START Data extract

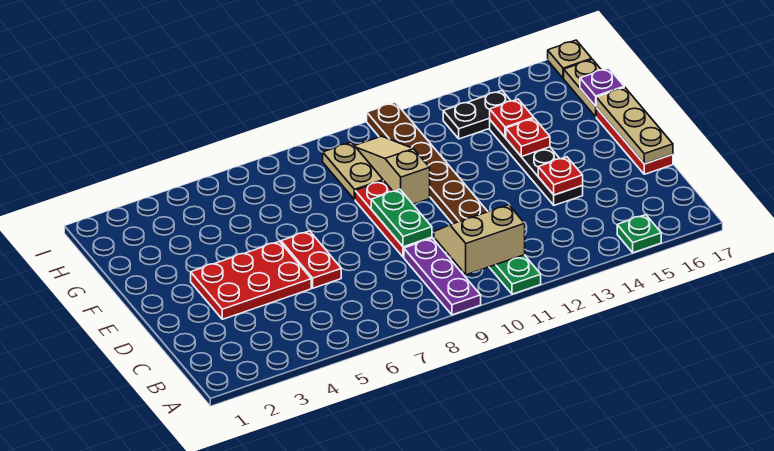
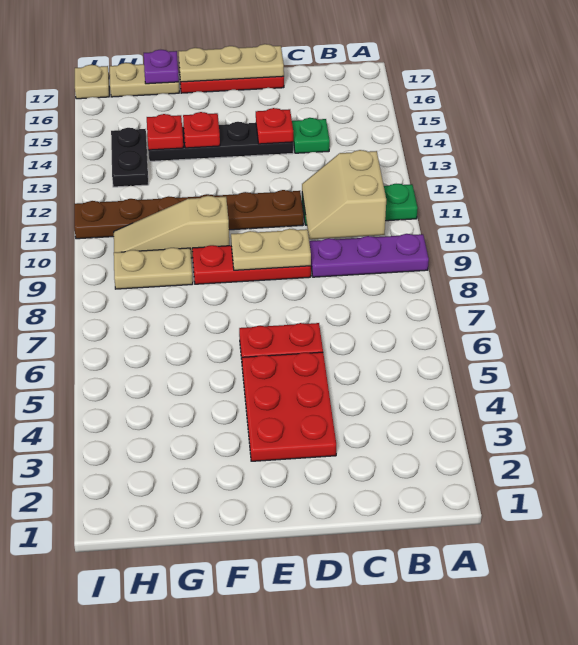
green plate A15 level 1 -> green plate C14 level 1
green plate D9:E9 level 2 -> tan plate D9:E9 level 2

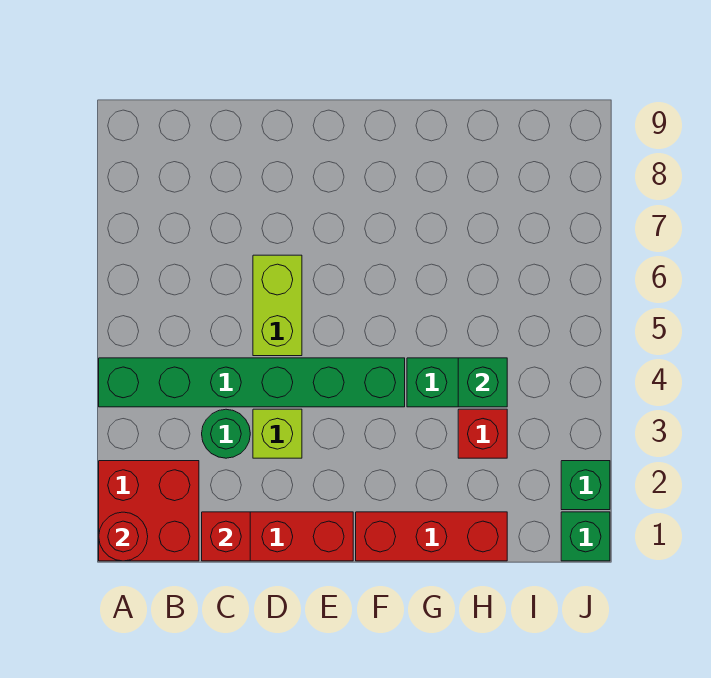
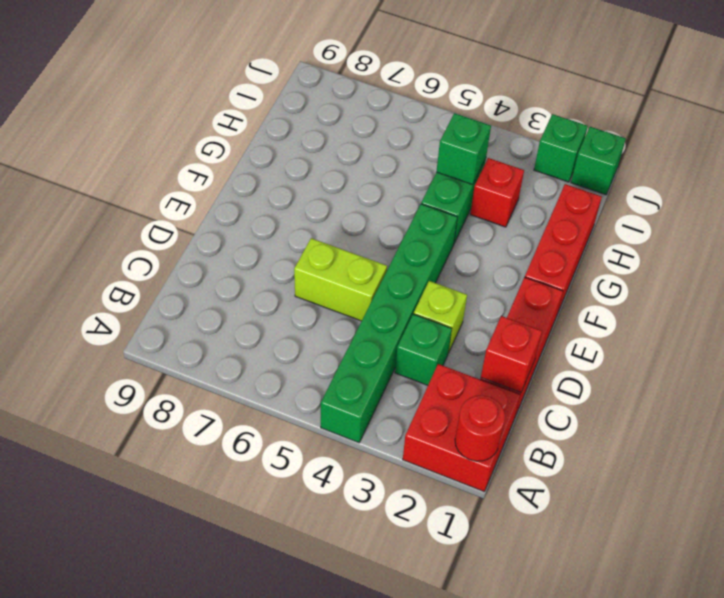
green round brick C3 level 1 -> green brick C3 level 1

END Data extract

## What is being asked
Your answer should be the lines of the material above that include "plate".

## Response area
green plate A15 level 1 -> green plate C14 level 1
green plate D9:E9 level 2 -> tan plate D9:E9 level 2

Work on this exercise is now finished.